## Exercise description
Begin at the line that holds "none -> pink plate B9:C9 level 1" and copy each line exactly until the data below ends, including that last line but no pictures.

## Source material
────────────────────
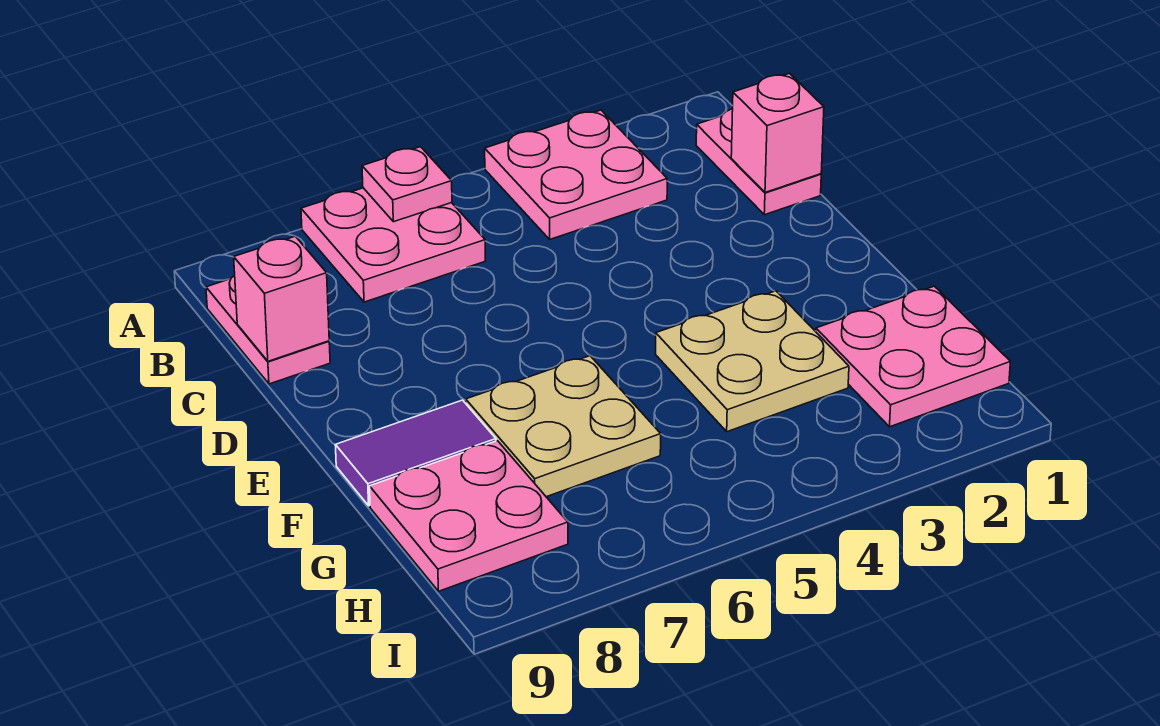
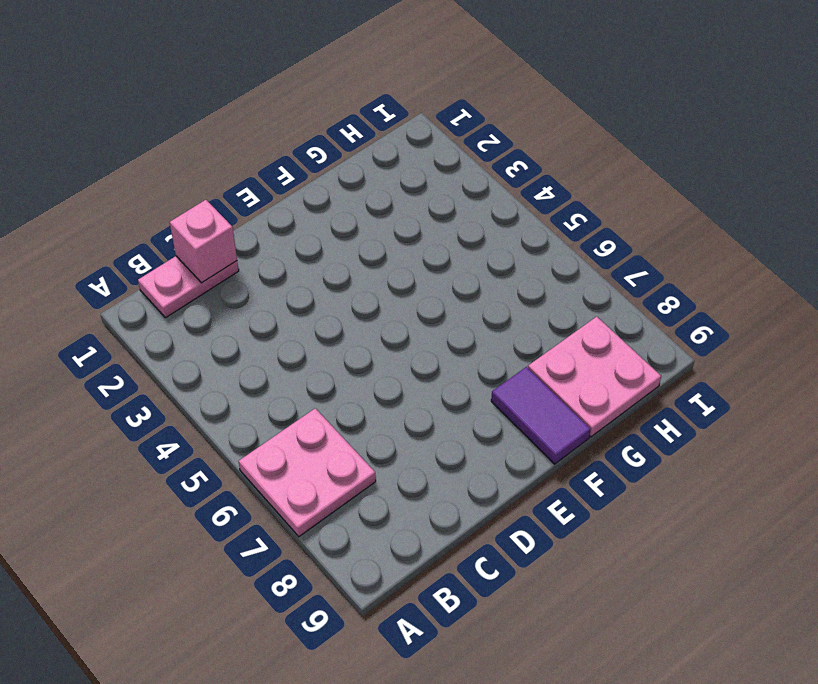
none -> pink plate A3:B4 level 1
none -> pink plate B9:C9 level 1
none -> tan plate F3:G4 level 1

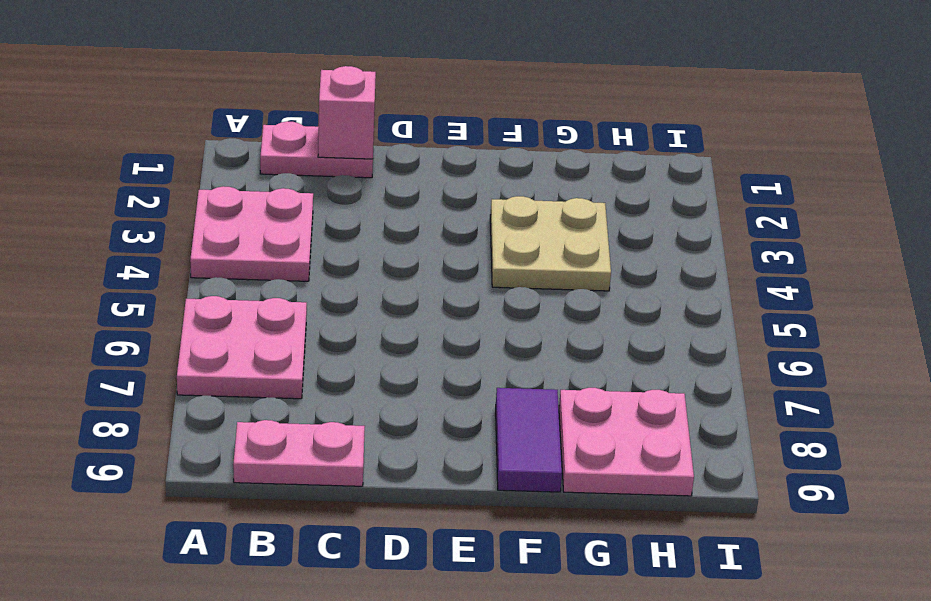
none -> tan plate F6:G7 level 1
none -> pink plate G1:H2 level 1
none -> pink plate A6 level 2

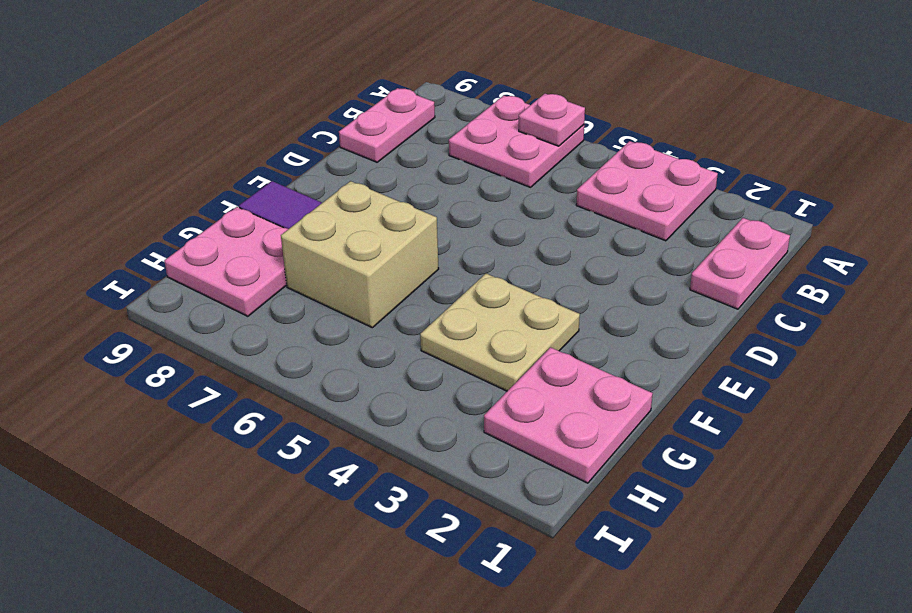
tan brick F6:G7 level 1 -> tan plate F6:G7 level 1
none -> pink brick C1 level 2
none -> pink brick C9 level 2

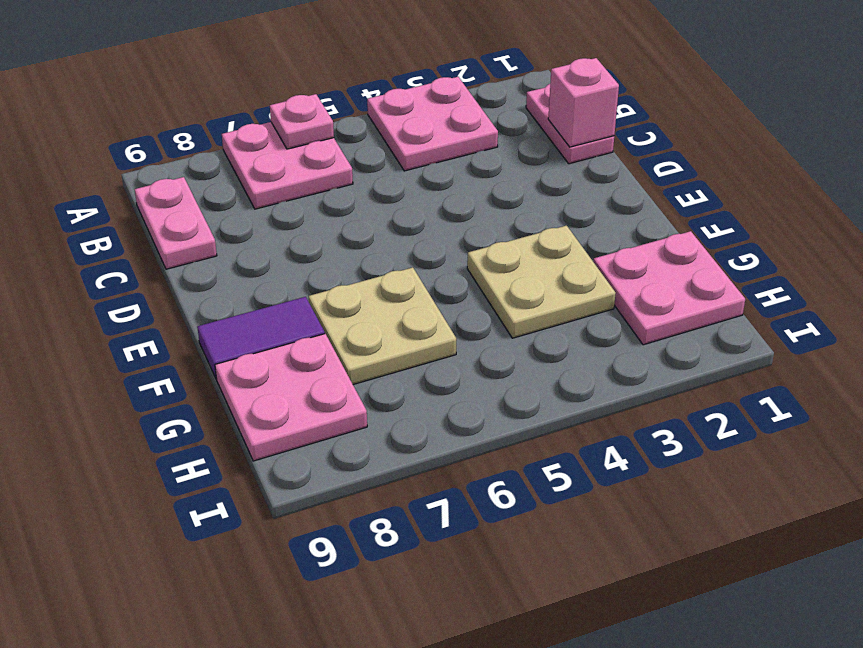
none -> pink brick C9 level 2

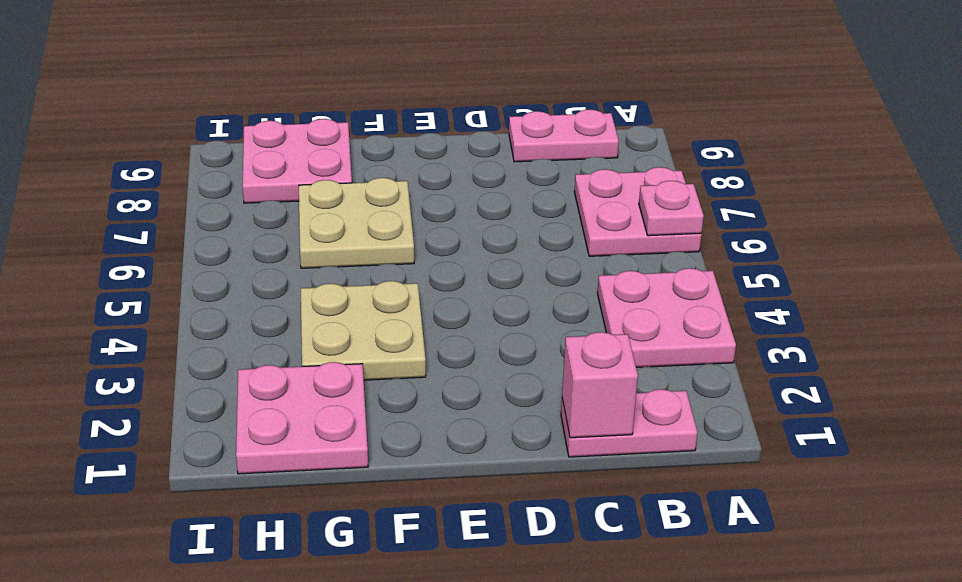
none -> purple tile F8:F9 level 1
none -> pink brick C9 level 2

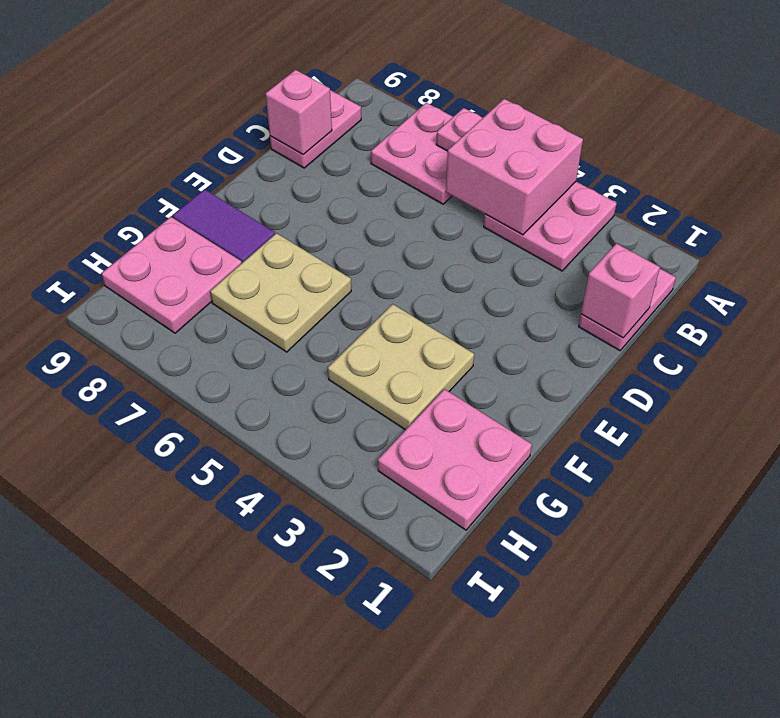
pink brick A4:B5 level 2 -> none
────────────────────
## Reply
none -> pink plate B9:C9 level 1
none -> tan plate F3:G4 level 1

none -> tan plate F6:G7 level 1
none -> pink plate G1:H2 level 1
none -> pink plate A6 level 2

tan brick F6:G7 level 1 -> tan plate F6:G7 level 1
none -> pink brick C1 level 2
none -> pink brick C9 level 2

none -> pink brick C9 level 2

none -> purple tile F8:F9 level 1
none -> pink brick C9 level 2

pink brick A4:B5 level 2 -> none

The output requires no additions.